• How to complete this task: In the entries below, how many lines include "pink"? Reply with the number and nothing more.

• Provided records:

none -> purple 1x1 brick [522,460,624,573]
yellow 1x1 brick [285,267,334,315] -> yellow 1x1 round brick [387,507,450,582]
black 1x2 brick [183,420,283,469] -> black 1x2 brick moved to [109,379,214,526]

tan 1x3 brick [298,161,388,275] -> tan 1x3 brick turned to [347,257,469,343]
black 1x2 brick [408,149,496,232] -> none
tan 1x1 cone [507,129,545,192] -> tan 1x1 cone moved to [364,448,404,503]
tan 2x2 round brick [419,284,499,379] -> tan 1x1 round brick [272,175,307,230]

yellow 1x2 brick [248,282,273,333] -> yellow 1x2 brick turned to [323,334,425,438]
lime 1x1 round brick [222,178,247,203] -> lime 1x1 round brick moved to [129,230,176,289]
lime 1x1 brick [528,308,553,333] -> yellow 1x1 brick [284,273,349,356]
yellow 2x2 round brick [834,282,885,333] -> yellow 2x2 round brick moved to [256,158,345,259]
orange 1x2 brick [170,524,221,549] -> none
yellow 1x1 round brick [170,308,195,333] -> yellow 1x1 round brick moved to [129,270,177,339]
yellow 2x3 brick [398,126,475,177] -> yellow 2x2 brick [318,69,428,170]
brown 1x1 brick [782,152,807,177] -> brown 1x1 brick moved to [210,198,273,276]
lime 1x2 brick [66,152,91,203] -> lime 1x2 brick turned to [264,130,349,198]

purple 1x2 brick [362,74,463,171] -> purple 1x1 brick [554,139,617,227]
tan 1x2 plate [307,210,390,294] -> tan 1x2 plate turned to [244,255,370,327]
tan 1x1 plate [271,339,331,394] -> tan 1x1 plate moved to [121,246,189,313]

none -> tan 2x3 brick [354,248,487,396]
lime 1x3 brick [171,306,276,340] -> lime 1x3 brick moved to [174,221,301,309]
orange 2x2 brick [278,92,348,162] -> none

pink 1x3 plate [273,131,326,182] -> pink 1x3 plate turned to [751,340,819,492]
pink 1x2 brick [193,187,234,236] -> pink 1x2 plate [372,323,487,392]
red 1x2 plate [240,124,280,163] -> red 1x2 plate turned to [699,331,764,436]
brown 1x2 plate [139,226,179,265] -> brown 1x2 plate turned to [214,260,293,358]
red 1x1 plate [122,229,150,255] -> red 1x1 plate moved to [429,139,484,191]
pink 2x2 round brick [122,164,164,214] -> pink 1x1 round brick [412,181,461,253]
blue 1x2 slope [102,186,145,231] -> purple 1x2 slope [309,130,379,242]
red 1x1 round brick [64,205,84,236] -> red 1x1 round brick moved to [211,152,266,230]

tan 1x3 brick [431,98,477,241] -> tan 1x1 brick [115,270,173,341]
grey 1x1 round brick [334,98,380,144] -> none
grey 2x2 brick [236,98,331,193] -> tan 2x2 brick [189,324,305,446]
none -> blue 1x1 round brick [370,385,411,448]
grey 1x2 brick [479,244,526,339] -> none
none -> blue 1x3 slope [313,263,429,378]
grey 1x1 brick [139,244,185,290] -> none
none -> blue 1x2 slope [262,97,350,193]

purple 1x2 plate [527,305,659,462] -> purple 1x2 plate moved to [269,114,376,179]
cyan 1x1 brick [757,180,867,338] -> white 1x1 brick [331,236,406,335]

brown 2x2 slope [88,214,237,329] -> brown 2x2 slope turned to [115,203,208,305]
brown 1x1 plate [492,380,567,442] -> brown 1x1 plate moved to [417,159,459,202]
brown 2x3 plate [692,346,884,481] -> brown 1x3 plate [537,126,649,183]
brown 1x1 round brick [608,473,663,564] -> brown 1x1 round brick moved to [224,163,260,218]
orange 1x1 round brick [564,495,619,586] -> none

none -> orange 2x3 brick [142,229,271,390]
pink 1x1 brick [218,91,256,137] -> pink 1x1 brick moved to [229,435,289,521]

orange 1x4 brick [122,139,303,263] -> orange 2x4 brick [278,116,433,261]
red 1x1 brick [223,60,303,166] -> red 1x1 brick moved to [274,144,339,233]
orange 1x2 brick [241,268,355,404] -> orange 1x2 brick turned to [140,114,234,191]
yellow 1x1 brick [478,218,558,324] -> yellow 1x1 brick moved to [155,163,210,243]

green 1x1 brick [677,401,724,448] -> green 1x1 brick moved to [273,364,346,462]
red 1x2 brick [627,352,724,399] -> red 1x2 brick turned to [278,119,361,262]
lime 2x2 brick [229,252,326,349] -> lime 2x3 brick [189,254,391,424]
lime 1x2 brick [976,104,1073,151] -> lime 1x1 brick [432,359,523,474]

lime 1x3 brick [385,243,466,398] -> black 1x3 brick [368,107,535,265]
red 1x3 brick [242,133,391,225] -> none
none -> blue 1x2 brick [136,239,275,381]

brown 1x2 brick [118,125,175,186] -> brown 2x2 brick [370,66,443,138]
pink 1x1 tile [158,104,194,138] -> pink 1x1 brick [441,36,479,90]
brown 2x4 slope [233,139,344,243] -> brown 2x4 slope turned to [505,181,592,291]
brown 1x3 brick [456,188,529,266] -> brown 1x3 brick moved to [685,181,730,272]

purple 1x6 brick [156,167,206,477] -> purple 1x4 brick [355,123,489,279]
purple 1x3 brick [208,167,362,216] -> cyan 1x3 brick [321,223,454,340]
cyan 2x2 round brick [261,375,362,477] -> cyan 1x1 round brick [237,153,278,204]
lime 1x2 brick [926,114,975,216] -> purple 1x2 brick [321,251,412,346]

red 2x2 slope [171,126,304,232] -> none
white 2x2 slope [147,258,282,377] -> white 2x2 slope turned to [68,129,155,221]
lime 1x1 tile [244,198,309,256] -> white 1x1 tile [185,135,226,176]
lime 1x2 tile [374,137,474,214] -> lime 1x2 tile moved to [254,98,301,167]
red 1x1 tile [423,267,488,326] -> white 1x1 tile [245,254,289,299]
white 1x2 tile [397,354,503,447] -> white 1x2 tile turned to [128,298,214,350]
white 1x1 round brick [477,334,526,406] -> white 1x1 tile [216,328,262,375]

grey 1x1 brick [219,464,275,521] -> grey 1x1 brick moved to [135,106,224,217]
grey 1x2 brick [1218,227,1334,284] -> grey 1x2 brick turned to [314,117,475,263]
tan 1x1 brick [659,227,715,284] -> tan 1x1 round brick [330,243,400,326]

• Reply: 5